CONSIGNE: Mettez en forme l'ensemble des lignes des enregistrements ci-dessous en un tableau Markdown à deux colonnes : « N° » pour le numéro de rangée, à partir de 1, et « Ligne » pour le texte. Ne reprenez ni les lignes vides ni les images.

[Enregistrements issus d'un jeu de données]
————
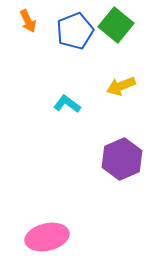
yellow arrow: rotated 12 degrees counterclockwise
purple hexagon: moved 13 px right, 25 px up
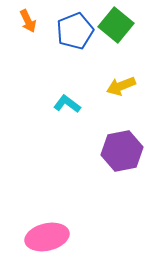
purple hexagon: moved 8 px up; rotated 12 degrees clockwise
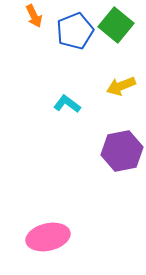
orange arrow: moved 6 px right, 5 px up
pink ellipse: moved 1 px right
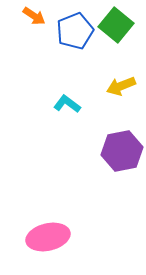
orange arrow: rotated 30 degrees counterclockwise
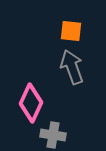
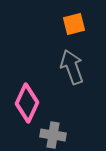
orange square: moved 3 px right, 7 px up; rotated 20 degrees counterclockwise
pink diamond: moved 4 px left
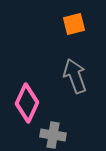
gray arrow: moved 3 px right, 9 px down
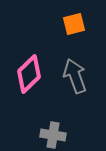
pink diamond: moved 2 px right, 29 px up; rotated 21 degrees clockwise
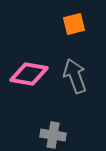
pink diamond: rotated 54 degrees clockwise
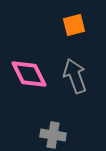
orange square: moved 1 px down
pink diamond: rotated 54 degrees clockwise
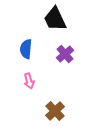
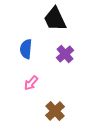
pink arrow: moved 2 px right, 2 px down; rotated 56 degrees clockwise
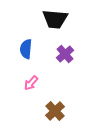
black trapezoid: rotated 60 degrees counterclockwise
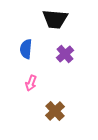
pink arrow: rotated 21 degrees counterclockwise
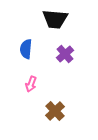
pink arrow: moved 1 px down
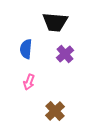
black trapezoid: moved 3 px down
pink arrow: moved 2 px left, 2 px up
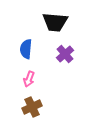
pink arrow: moved 3 px up
brown cross: moved 23 px left, 4 px up; rotated 18 degrees clockwise
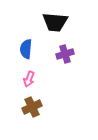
purple cross: rotated 24 degrees clockwise
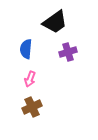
black trapezoid: rotated 40 degrees counterclockwise
purple cross: moved 3 px right, 2 px up
pink arrow: moved 1 px right
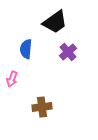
purple cross: rotated 24 degrees counterclockwise
pink arrow: moved 18 px left
brown cross: moved 10 px right; rotated 18 degrees clockwise
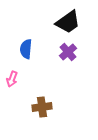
black trapezoid: moved 13 px right
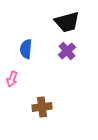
black trapezoid: moved 1 px left; rotated 20 degrees clockwise
purple cross: moved 1 px left, 1 px up
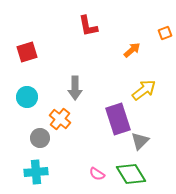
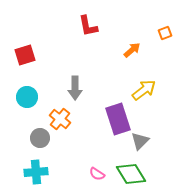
red square: moved 2 px left, 3 px down
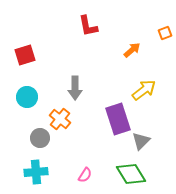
gray triangle: moved 1 px right
pink semicircle: moved 12 px left, 1 px down; rotated 91 degrees counterclockwise
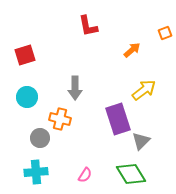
orange cross: rotated 25 degrees counterclockwise
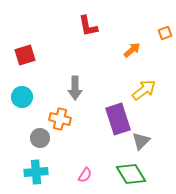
cyan circle: moved 5 px left
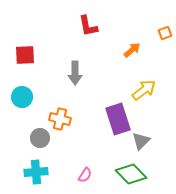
red square: rotated 15 degrees clockwise
gray arrow: moved 15 px up
green diamond: rotated 12 degrees counterclockwise
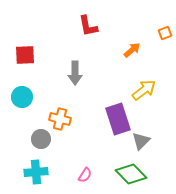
gray circle: moved 1 px right, 1 px down
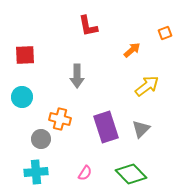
gray arrow: moved 2 px right, 3 px down
yellow arrow: moved 3 px right, 4 px up
purple rectangle: moved 12 px left, 8 px down
gray triangle: moved 12 px up
pink semicircle: moved 2 px up
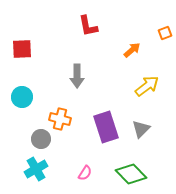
red square: moved 3 px left, 6 px up
cyan cross: moved 3 px up; rotated 25 degrees counterclockwise
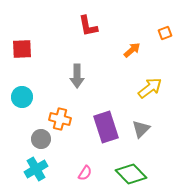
yellow arrow: moved 3 px right, 2 px down
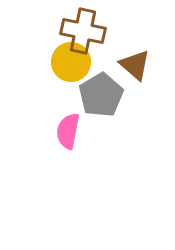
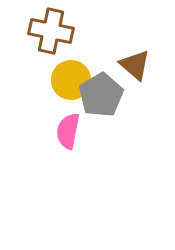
brown cross: moved 32 px left
yellow circle: moved 18 px down
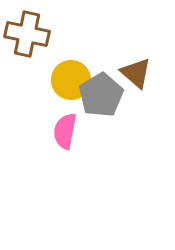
brown cross: moved 24 px left, 3 px down
brown triangle: moved 1 px right, 8 px down
pink semicircle: moved 3 px left
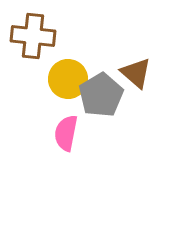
brown cross: moved 6 px right, 2 px down; rotated 6 degrees counterclockwise
yellow circle: moved 3 px left, 1 px up
pink semicircle: moved 1 px right, 2 px down
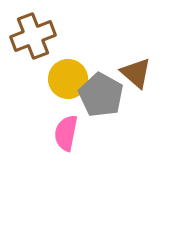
brown cross: rotated 27 degrees counterclockwise
gray pentagon: rotated 12 degrees counterclockwise
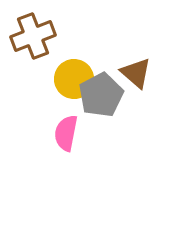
yellow circle: moved 6 px right
gray pentagon: rotated 15 degrees clockwise
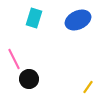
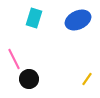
yellow line: moved 1 px left, 8 px up
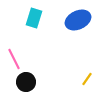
black circle: moved 3 px left, 3 px down
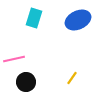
pink line: rotated 75 degrees counterclockwise
yellow line: moved 15 px left, 1 px up
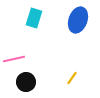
blue ellipse: rotated 45 degrees counterclockwise
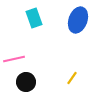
cyan rectangle: rotated 36 degrees counterclockwise
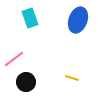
cyan rectangle: moved 4 px left
pink line: rotated 25 degrees counterclockwise
yellow line: rotated 72 degrees clockwise
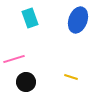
pink line: rotated 20 degrees clockwise
yellow line: moved 1 px left, 1 px up
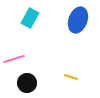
cyan rectangle: rotated 48 degrees clockwise
black circle: moved 1 px right, 1 px down
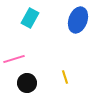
yellow line: moved 6 px left; rotated 56 degrees clockwise
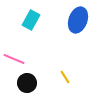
cyan rectangle: moved 1 px right, 2 px down
pink line: rotated 40 degrees clockwise
yellow line: rotated 16 degrees counterclockwise
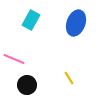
blue ellipse: moved 2 px left, 3 px down
yellow line: moved 4 px right, 1 px down
black circle: moved 2 px down
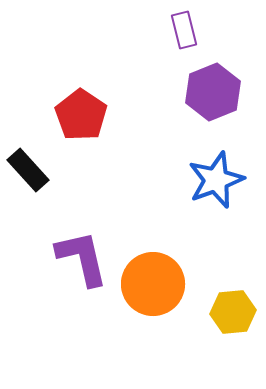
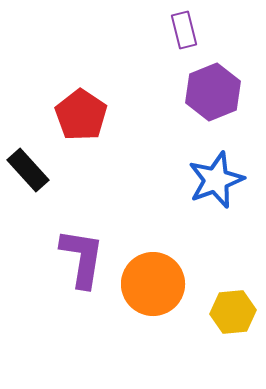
purple L-shape: rotated 22 degrees clockwise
————
RÉPONSE:
| N° | Ligne |
|---|---|
| 1 | yellow arrow: rotated 12 degrees counterclockwise |
| 2 | purple hexagon: moved 13 px right, 25 px up |
| 3 | purple hexagon: moved 8 px up; rotated 12 degrees clockwise |
| 4 | orange arrow: moved 6 px right, 5 px up |
| 5 | pink ellipse: moved 1 px right |
| 6 | orange arrow: rotated 30 degrees counterclockwise |
| 7 | orange square: moved 3 px right, 7 px up; rotated 20 degrees counterclockwise |
| 8 | pink diamond: moved 4 px left |
| 9 | gray arrow: moved 3 px right, 9 px down |
| 10 | pink diamond: moved 2 px right, 29 px up; rotated 21 degrees clockwise |
| 11 | pink diamond: rotated 54 degrees clockwise |
| 12 | orange square: moved 1 px down |
| 13 | pink diamond: rotated 54 degrees clockwise |
| 14 | pink arrow: moved 2 px right, 2 px down; rotated 56 degrees clockwise |
| 15 | black trapezoid: rotated 60 degrees counterclockwise |
| 16 | pink arrow: rotated 21 degrees counterclockwise |
| 17 | pink arrow: moved 1 px down |
| 18 | black trapezoid: moved 3 px down |
| 19 | pink arrow: moved 2 px left, 2 px up |
| 20 | pink arrow: moved 3 px up |
| 21 | brown cross: moved 23 px left, 4 px up; rotated 18 degrees clockwise |
| 22 | purple cross: rotated 24 degrees clockwise |
| 23 | black trapezoid: rotated 40 degrees counterclockwise |
| 24 | purple cross: moved 3 px right, 2 px up |
| 25 | pink arrow: moved 1 px right |
| 26 | purple cross: rotated 24 degrees counterclockwise |
| 27 | pink arrow: moved 18 px left |
| 28 | brown cross: moved 10 px right; rotated 18 degrees clockwise |
| 29 | black trapezoid: moved 13 px right |
| 30 | black trapezoid: moved 1 px left; rotated 20 degrees clockwise |
| 31 | purple cross: moved 1 px left, 1 px up |
| 32 | red square: moved 2 px left, 3 px down |
| 33 | gray triangle: moved 1 px right |
| 34 | pink semicircle: moved 12 px left, 1 px down; rotated 91 degrees counterclockwise |
| 35 | orange cross: rotated 25 degrees counterclockwise |
| 36 | cyan circle: moved 5 px left |
| 37 | red square: rotated 15 degrees clockwise |
| 38 | gray arrow: moved 15 px up |
| 39 | green diamond: rotated 12 degrees counterclockwise |
| 40 | gray circle: moved 1 px right, 1 px down |
| 41 | gray arrow: moved 2 px right, 3 px down |
| 42 | yellow arrow: moved 3 px right, 4 px up |
| 43 | purple rectangle: moved 12 px left, 8 px down |
| 44 | gray triangle: moved 12 px up |
| 45 | pink semicircle: moved 2 px up |
| 46 | red square: moved 3 px left, 6 px up |
| 47 | cyan cross: moved 3 px up; rotated 25 degrees counterclockwise |
| 48 | yellow arrow: moved 3 px right, 2 px down |
| 49 | brown cross: moved 32 px left |
| 50 | yellow circle: moved 18 px down |
| 51 | brown cross: moved 24 px left, 3 px down |
| 52 | brown triangle: moved 1 px right, 8 px down |
| 53 | pink semicircle: moved 3 px left |
| 54 | brown cross: moved 6 px right, 2 px down; rotated 6 degrees counterclockwise |
| 55 | yellow circle: moved 3 px left, 1 px up |
| 56 | pink semicircle: moved 1 px right, 2 px down |
| 57 | brown cross: rotated 27 degrees counterclockwise |
| 58 | gray pentagon: rotated 12 degrees counterclockwise |
| 59 | yellow circle: moved 6 px right |
| 60 | gray pentagon: rotated 15 degrees clockwise |
| 61 | yellow line: moved 1 px left, 8 px up |
| 62 | black circle: moved 3 px left, 3 px down |
| 63 | pink line: rotated 75 degrees counterclockwise |
| 64 | yellow line: moved 15 px left, 1 px up |
| 65 | blue ellipse: rotated 45 degrees counterclockwise |
| 66 | cyan rectangle: rotated 36 degrees counterclockwise |
| 67 | cyan rectangle: moved 4 px left |
| 68 | pink line: rotated 25 degrees counterclockwise |
| 69 | yellow line: rotated 72 degrees clockwise |
| 70 | pink line: rotated 20 degrees clockwise |
| 71 | yellow line: moved 1 px left, 1 px up |
| 72 | cyan rectangle: rotated 48 degrees clockwise |
| 73 | black circle: moved 1 px right, 1 px down |
| 74 | yellow line: moved 6 px left; rotated 56 degrees clockwise |
| 75 | cyan rectangle: moved 1 px right, 2 px down |
| 76 | pink line: rotated 40 degrees clockwise |
| 77 | yellow line: rotated 16 degrees counterclockwise |
| 78 | blue ellipse: moved 2 px left, 3 px down |
| 79 | yellow line: moved 4 px right, 1 px down |
| 80 | black circle: moved 2 px down |
| 81 | purple L-shape: rotated 22 degrees clockwise |